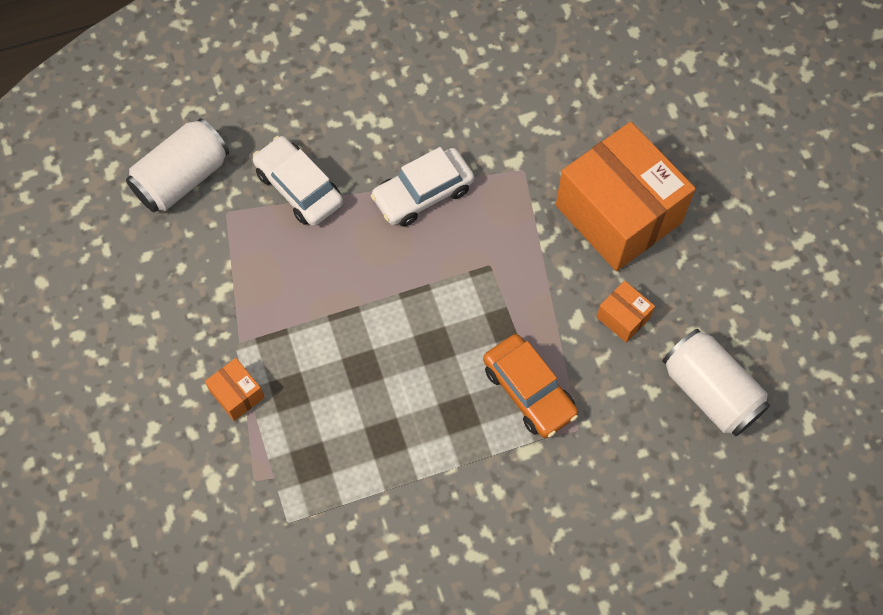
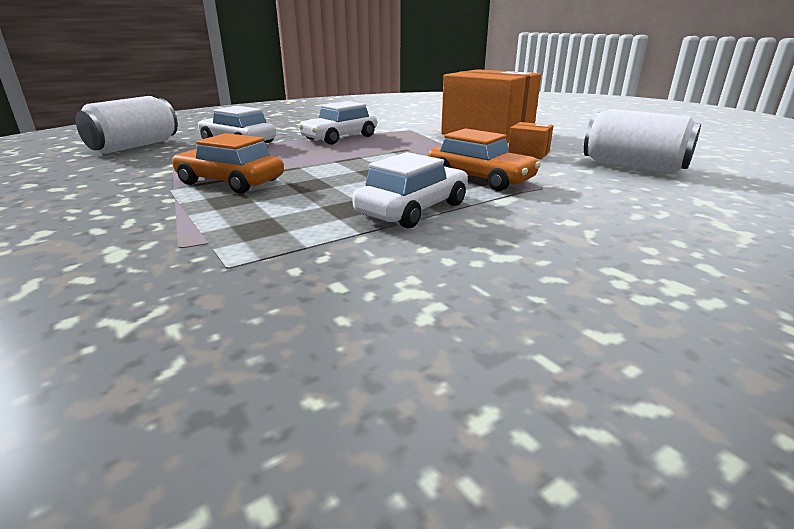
camera: 15 degrees left, 40 degrees down
(237, 394) = (166, 206): orange box -> none
(289, 341) = (230, 182): none -> orange car
(439, 454) = (413, 209): none -> white car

○ ○ ○ ○ ○ ○ ○

_PROBLEM TO WORK ON_
Repeat the listing exactly, minus its pictures.

_SOLUTION TO THIS TASK_
camera: 15 degrees left, 40 degrees down
(237, 394) = (166, 206): orange box -> none
(289, 341) = (230, 182): none -> orange car
(439, 454) = (413, 209): none -> white car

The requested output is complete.